### Assignment
Retype each line of the data below exactly, beginning with the first and ending with the one that contains "green spoon: [192,316,221,391]". Pictures do not belong in the copy.

### Data under study

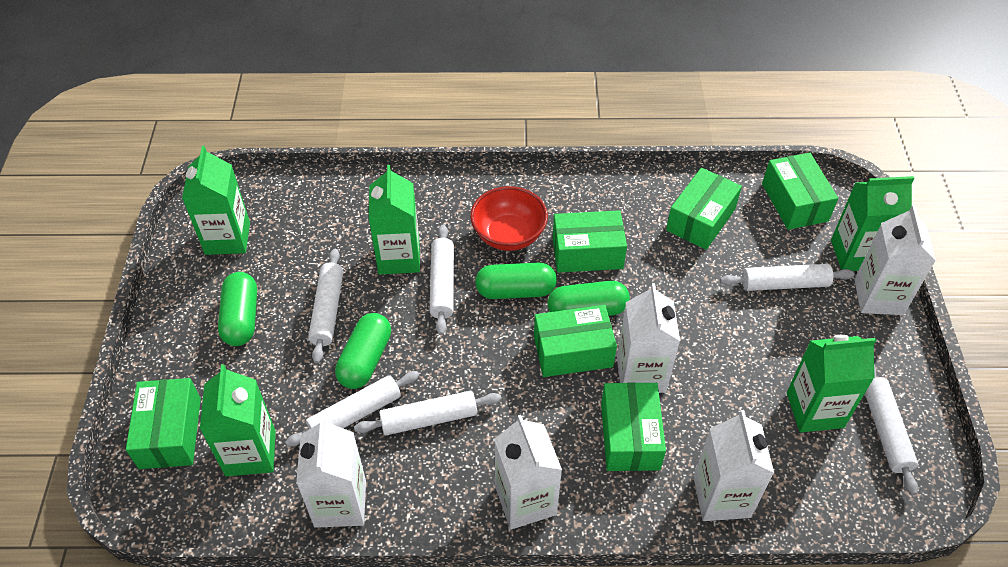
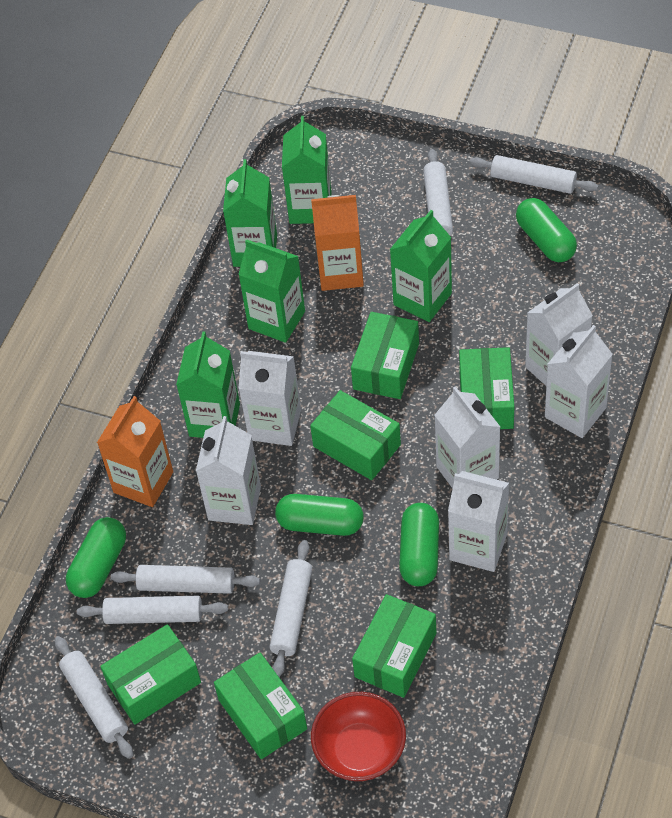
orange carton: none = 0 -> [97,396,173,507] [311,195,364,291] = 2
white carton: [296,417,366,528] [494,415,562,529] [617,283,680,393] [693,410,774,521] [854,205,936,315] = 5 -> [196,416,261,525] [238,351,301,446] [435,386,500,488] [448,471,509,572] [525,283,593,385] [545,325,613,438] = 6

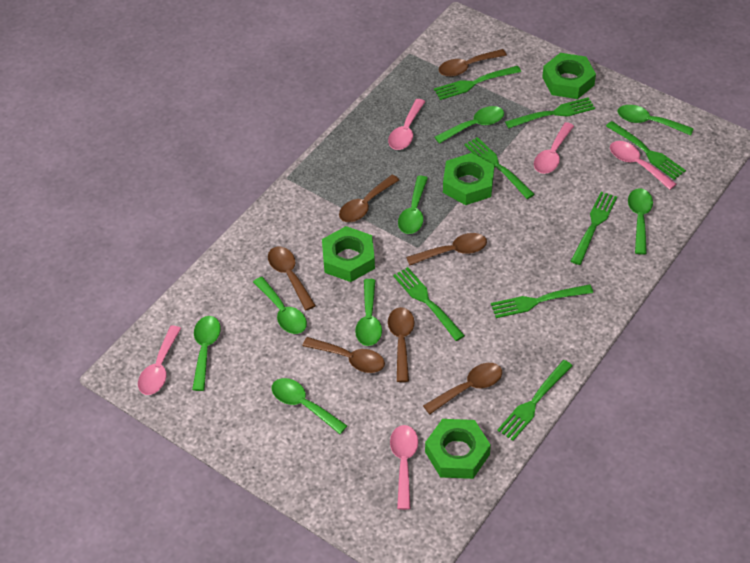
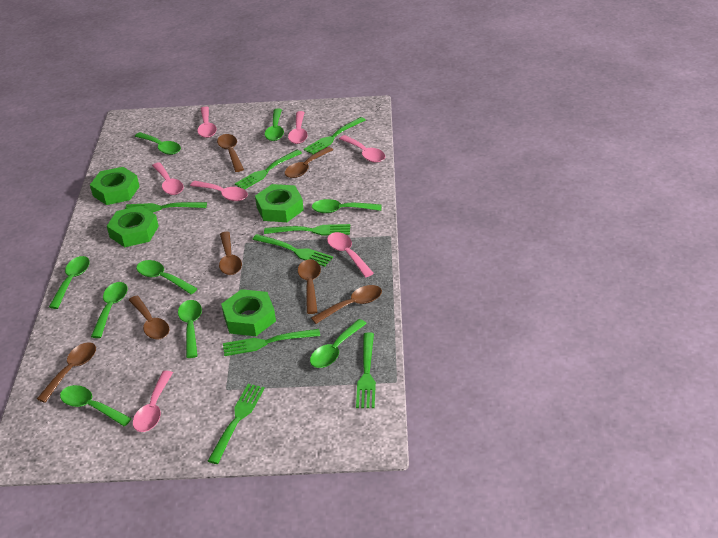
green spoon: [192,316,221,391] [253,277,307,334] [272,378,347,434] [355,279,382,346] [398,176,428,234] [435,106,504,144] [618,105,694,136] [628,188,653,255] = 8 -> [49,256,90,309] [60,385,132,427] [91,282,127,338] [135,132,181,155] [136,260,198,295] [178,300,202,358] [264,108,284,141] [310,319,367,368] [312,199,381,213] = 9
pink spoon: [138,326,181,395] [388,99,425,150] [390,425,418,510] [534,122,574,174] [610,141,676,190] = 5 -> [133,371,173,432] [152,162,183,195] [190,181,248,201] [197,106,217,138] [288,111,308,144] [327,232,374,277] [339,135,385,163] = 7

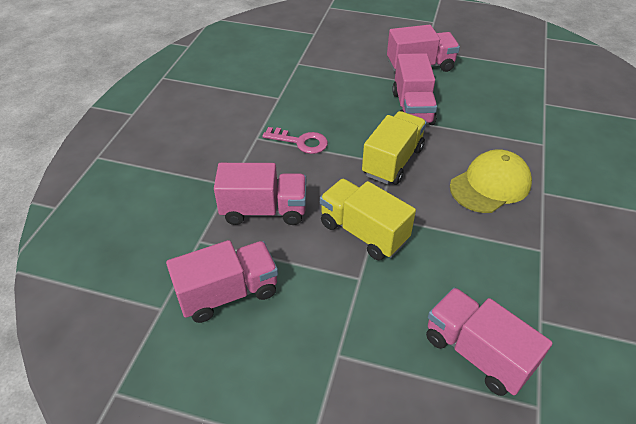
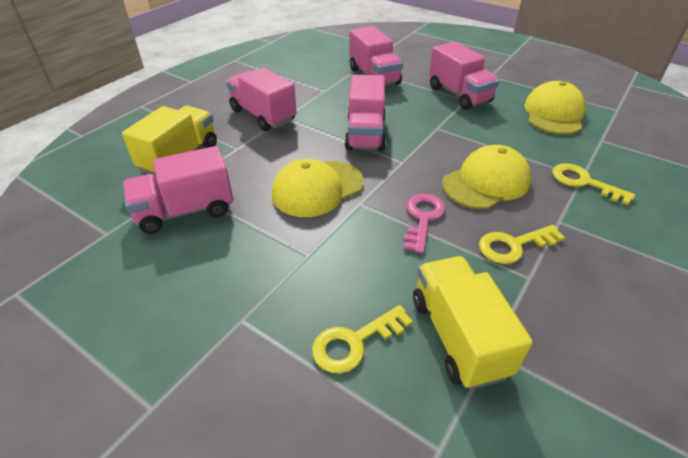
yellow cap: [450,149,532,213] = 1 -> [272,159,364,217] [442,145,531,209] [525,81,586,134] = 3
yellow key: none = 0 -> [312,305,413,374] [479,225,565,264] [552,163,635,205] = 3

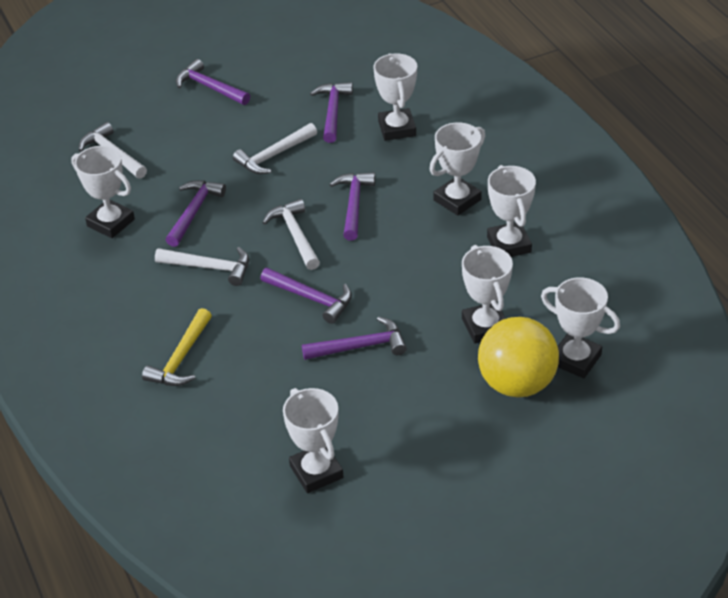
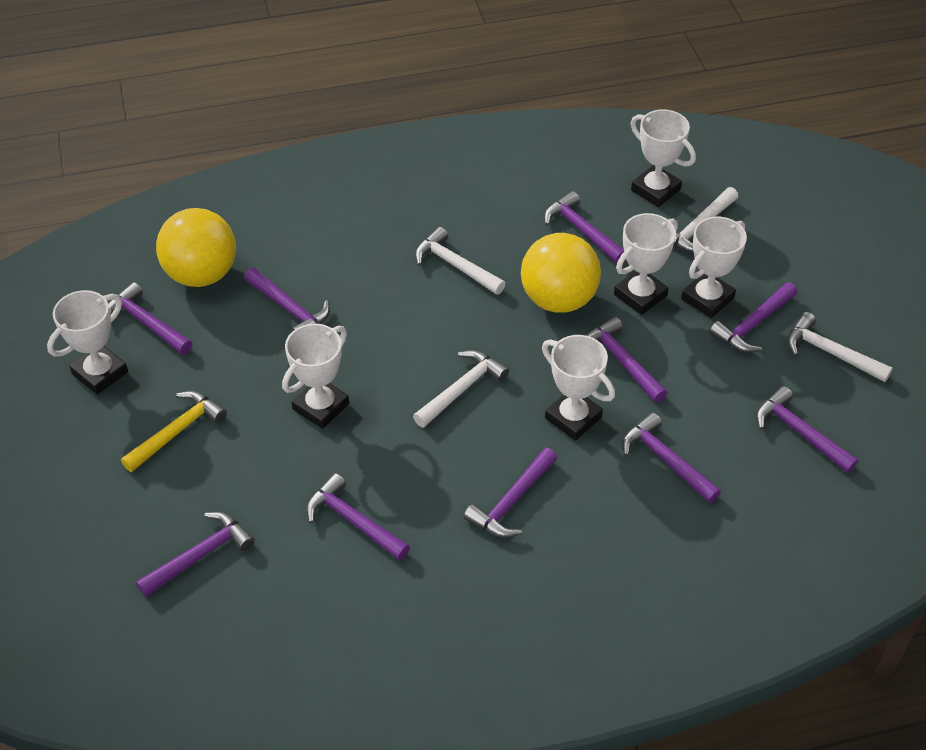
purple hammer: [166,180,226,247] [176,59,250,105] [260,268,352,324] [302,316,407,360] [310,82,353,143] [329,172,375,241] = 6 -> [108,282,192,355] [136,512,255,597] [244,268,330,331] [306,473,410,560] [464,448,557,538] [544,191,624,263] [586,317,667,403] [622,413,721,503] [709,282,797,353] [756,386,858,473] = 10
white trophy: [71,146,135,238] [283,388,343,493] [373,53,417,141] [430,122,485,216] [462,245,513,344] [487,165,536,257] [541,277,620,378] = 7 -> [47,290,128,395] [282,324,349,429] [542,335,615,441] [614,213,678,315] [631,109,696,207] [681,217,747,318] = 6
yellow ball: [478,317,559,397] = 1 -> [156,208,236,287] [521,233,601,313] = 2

### Task answer
orange carton: none = 0 -> [97,396,173,507] [311,195,364,291] = 2
white carton: [296,417,366,528] [494,415,562,529] [617,283,680,393] [693,410,774,521] [854,205,936,315] = 5 -> [196,416,261,525] [238,351,301,446] [435,386,500,488] [448,471,509,572] [525,283,593,385] [545,325,613,438] = 6

green spoon: [192,316,221,391] [253,277,307,334] [272,378,347,434] [355,279,382,346] [398,176,428,234] [435,106,504,144] [618,105,694,136] [628,188,653,255] = 8 -> [49,256,90,309] [60,385,132,427] [91,282,127,338] [135,132,181,155] [136,260,198,295] [178,300,202,358] [264,108,284,141] [310,319,367,368] [312,199,381,213] = 9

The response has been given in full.